# TRY IT:
All lines from the one containing "to <453 545>" down to the one containing "white <447 690>", both ends included, are to be given again exactly; omit the rest of the listing below.

# SUPPLIED RECORDS:
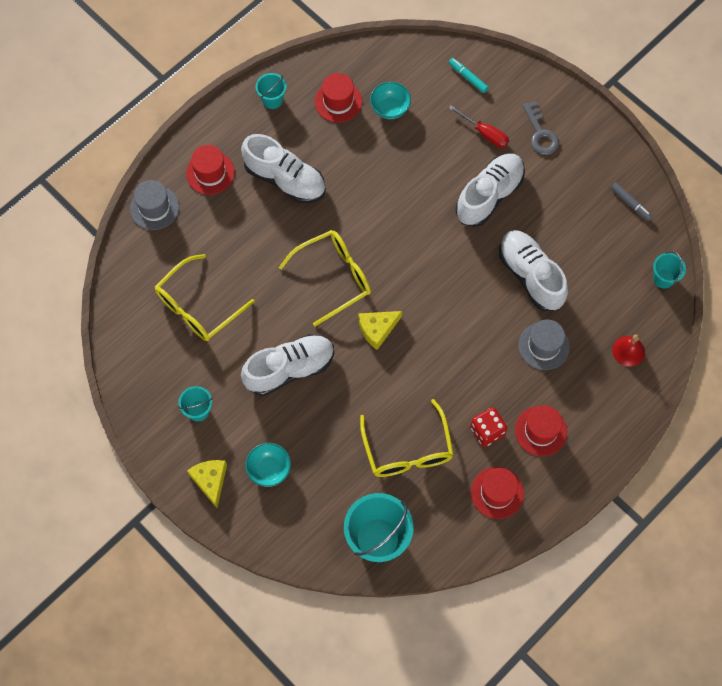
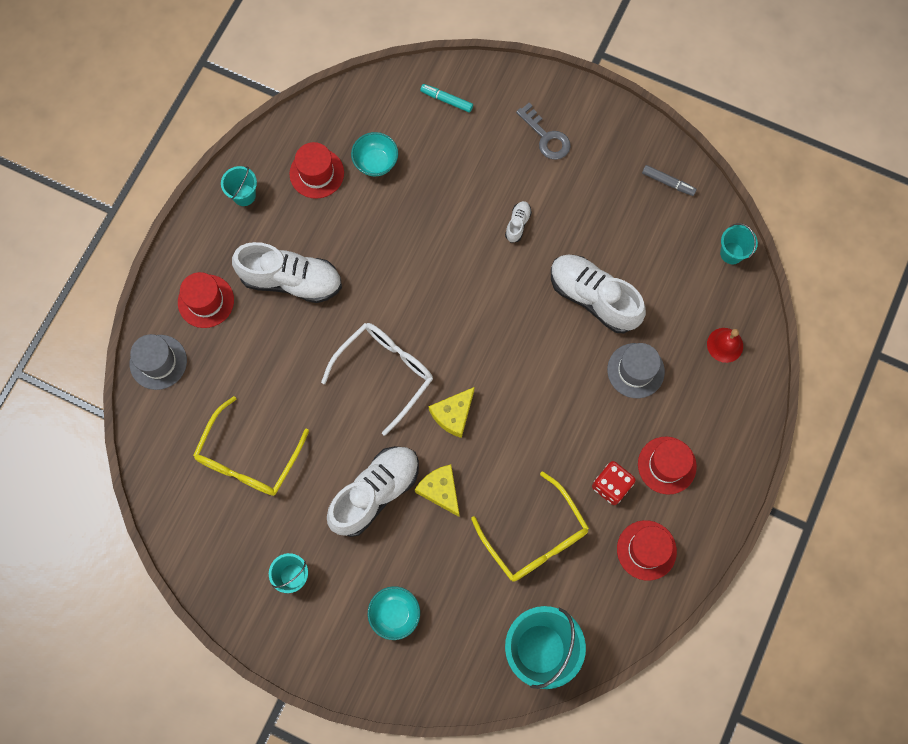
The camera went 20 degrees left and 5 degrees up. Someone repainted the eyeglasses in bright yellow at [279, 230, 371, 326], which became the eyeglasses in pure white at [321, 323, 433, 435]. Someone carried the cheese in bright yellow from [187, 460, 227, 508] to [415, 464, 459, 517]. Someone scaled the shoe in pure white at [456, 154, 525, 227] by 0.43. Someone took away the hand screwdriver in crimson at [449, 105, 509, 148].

...

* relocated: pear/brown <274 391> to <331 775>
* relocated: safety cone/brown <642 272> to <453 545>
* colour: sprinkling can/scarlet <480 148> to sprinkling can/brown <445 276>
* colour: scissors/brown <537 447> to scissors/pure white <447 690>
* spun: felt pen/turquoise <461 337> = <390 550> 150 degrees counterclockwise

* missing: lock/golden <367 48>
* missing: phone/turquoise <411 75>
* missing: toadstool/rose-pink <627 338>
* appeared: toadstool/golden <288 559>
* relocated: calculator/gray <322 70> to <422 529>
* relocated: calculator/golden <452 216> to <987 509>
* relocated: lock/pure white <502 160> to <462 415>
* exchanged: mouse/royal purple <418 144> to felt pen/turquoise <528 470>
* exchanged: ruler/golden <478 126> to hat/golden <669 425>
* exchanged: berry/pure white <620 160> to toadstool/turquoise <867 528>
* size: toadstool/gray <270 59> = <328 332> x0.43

---

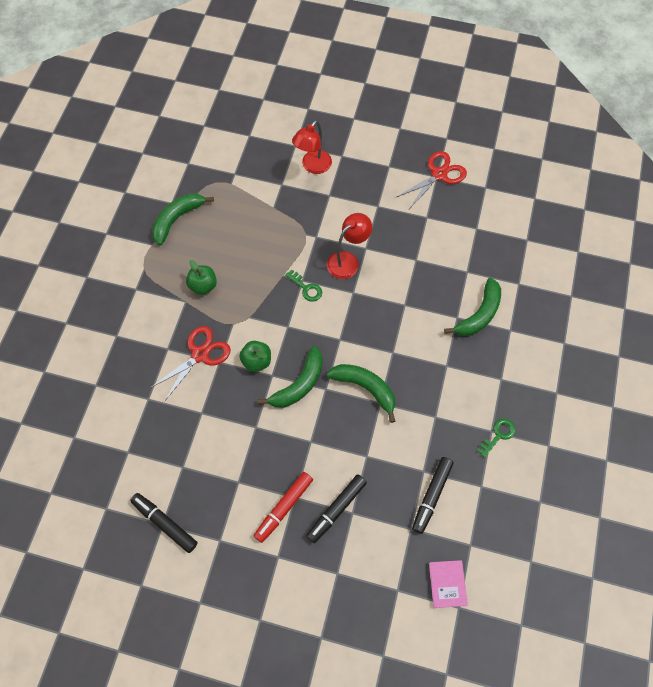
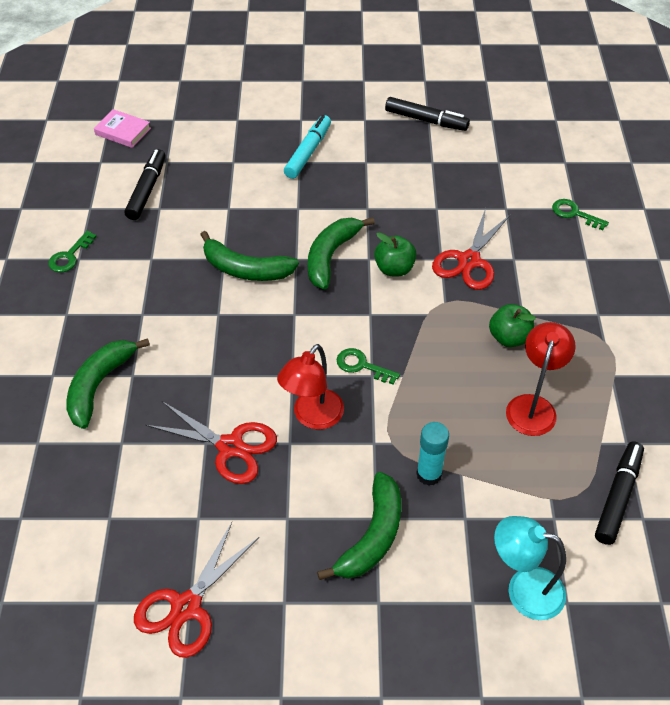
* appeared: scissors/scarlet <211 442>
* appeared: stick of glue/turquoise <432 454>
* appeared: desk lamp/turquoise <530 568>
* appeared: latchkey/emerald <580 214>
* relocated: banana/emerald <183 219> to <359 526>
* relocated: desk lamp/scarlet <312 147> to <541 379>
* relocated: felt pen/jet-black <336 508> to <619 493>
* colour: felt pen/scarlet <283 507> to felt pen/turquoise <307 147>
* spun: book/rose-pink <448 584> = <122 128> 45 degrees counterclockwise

# SOLUTION TO THE EXERCISE:
* relocated: safety cone/brown <642 272> to <453 545>
* colour: sprinkling can/scarlet <480 148> to sprinkling can/brown <445 276>
* colour: scissors/brown <537 447> to scissors/pure white <447 690>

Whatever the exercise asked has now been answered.